[DATASET ENTRIES]
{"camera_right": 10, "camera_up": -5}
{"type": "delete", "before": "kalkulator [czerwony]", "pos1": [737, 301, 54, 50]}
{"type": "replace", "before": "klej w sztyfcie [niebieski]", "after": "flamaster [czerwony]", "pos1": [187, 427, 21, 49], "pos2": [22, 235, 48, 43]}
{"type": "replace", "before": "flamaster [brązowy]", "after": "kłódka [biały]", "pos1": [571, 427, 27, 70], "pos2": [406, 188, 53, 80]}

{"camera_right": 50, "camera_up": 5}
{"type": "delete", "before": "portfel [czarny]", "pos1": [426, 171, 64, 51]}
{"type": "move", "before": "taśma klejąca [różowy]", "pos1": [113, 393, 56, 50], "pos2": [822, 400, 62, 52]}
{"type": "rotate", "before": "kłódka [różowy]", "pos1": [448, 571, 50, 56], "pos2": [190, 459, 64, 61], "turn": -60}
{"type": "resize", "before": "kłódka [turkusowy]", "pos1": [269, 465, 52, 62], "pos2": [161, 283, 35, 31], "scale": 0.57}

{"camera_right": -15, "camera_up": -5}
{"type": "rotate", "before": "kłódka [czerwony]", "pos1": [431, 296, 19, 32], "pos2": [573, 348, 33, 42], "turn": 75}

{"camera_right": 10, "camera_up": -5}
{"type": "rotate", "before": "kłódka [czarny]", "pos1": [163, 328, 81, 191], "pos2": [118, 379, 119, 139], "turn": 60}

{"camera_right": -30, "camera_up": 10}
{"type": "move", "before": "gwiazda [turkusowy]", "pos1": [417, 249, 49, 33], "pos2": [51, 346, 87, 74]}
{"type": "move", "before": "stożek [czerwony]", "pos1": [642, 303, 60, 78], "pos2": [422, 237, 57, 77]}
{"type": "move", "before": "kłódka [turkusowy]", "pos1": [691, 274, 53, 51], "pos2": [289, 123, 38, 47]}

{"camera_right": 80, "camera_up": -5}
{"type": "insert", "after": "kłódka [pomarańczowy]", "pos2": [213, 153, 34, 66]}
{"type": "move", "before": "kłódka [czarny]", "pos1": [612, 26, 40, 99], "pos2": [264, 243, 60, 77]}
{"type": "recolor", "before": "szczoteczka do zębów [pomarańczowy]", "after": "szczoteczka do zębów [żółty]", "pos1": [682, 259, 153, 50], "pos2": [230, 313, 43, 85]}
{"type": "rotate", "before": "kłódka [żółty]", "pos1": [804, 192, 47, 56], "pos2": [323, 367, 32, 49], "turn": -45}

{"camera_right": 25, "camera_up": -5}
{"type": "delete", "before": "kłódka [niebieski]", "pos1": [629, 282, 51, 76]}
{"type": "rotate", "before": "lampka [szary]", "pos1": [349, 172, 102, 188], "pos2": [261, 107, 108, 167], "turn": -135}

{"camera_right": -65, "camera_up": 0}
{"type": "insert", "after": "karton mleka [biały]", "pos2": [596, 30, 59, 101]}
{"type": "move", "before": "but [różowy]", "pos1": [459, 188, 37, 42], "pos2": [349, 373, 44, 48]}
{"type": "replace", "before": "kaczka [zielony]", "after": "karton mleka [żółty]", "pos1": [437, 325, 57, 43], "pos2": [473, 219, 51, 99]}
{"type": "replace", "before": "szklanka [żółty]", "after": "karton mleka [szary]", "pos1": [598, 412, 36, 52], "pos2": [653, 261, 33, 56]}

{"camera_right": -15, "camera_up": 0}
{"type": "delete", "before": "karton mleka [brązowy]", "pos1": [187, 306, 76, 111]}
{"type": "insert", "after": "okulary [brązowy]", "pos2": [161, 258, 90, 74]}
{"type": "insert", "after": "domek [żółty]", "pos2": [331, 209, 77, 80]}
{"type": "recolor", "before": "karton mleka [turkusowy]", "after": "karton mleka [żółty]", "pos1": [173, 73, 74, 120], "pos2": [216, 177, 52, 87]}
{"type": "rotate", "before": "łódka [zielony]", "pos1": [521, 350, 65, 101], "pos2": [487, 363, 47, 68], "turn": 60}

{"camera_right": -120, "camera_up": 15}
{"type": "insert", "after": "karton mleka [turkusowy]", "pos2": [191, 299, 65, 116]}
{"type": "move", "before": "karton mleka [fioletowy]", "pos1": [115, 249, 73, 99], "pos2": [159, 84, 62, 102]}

[EXERCISE DIRECTIONS] Could you restate every entry above word for word?

[ANSWER SPACE]
{"camera_right": 10, "camera_up": -5}
{"type": "delete", "before": "kalkulator [czerwony]", "pos1": [737, 301, 54, 50]}
{"type": "replace", "before": "klej w sztyfcie [niebieski]", "after": "flamaster [czerwony]", "pos1": [187, 427, 21, 49], "pos2": [22, 235, 48, 43]}
{"type": "replace", "before": "flamaster [brązowy]", "after": "kłódka [biały]", "pos1": [571, 427, 27, 70], "pos2": [406, 188, 53, 80]}

{"camera_right": 50, "camera_up": 5}
{"type": "delete", "before": "portfel [czarny]", "pos1": [426, 171, 64, 51]}
{"type": "move", "before": "taśma klejąca [różowy]", "pos1": [113, 393, 56, 50], "pos2": [822, 400, 62, 52]}
{"type": "rotate", "before": "kłódka [różowy]", "pos1": [448, 571, 50, 56], "pos2": [190, 459, 64, 61], "turn": -60}
{"type": "resize", "before": "kłódka [turkusowy]", "pos1": [269, 465, 52, 62], "pos2": [161, 283, 35, 31], "scale": 0.57}

{"camera_right": -15, "camera_up": -5}
{"type": "rotate", "before": "kłódka [czerwony]", "pos1": [431, 296, 19, 32], "pos2": [573, 348, 33, 42], "turn": 75}

{"camera_right": 10, "camera_up": -5}
{"type": "rotate", "before": "kłódka [czarny]", "pos1": [163, 328, 81, 191], "pos2": [118, 379, 119, 139], "turn": 60}

{"camera_right": -30, "camera_up": 10}
{"type": "move", "before": "gwiazda [turkusowy]", "pos1": [417, 249, 49, 33], "pos2": [51, 346, 87, 74]}
{"type": "move", "before": "stożek [czerwony]", "pos1": [642, 303, 60, 78], "pos2": [422, 237, 57, 77]}
{"type": "move", "before": "kłódka [turkusowy]", "pos1": [691, 274, 53, 51], "pos2": [289, 123, 38, 47]}

{"camera_right": 80, "camera_up": -5}
{"type": "insert", "after": "kłódka [pomarańczowy]", "pos2": [213, 153, 34, 66]}
{"type": "move", "before": "kłódka [czarny]", "pos1": [612, 26, 40, 99], "pos2": [264, 243, 60, 77]}
{"type": "recolor", "before": "szczoteczka do zębów [pomarańczowy]", "after": "szczoteczka do zębów [żółty]", "pos1": [682, 259, 153, 50], "pos2": [230, 313, 43, 85]}
{"type": "rotate", "before": "kłódka [żółty]", "pos1": [804, 192, 47, 56], "pos2": [323, 367, 32, 49], "turn": -45}

{"camera_right": 25, "camera_up": -5}
{"type": "delete", "before": "kłódka [niebieski]", "pos1": [629, 282, 51, 76]}
{"type": "rotate", "before": "lampka [szary]", "pos1": [349, 172, 102, 188], "pos2": [261, 107, 108, 167], "turn": -135}

{"camera_right": -65, "camera_up": 0}
{"type": "insert", "after": "karton mleka [biały]", "pos2": [596, 30, 59, 101]}
{"type": "move", "before": "but [różowy]", "pos1": [459, 188, 37, 42], "pos2": [349, 373, 44, 48]}
{"type": "replace", "before": "kaczka [zielony]", "after": "karton mleka [żółty]", "pos1": [437, 325, 57, 43], "pos2": [473, 219, 51, 99]}
{"type": "replace", "before": "szklanka [żółty]", "after": "karton mleka [szary]", "pos1": [598, 412, 36, 52], "pos2": [653, 261, 33, 56]}

{"camera_right": -15, "camera_up": 0}
{"type": "delete", "before": "karton mleka [brązowy]", "pos1": [187, 306, 76, 111]}
{"type": "insert", "after": "okulary [brązowy]", "pos2": [161, 258, 90, 74]}
{"type": "insert", "after": "domek [żółty]", "pos2": [331, 209, 77, 80]}
{"type": "recolor", "before": "karton mleka [turkusowy]", "after": "karton mleka [żółty]", "pos1": [173, 73, 74, 120], "pos2": [216, 177, 52, 87]}
{"type": "rotate", "before": "łódka [zielony]", "pos1": [521, 350, 65, 101], "pos2": [487, 363, 47, 68], "turn": 60}

{"camera_right": -120, "camera_up": 15}
{"type": "insert", "after": "karton mleka [turkusowy]", "pos2": [191, 299, 65, 116]}
{"type": "move", "before": "karton mleka [fioletowy]", "pos1": [115, 249, 73, 99], "pos2": [159, 84, 62, 102]}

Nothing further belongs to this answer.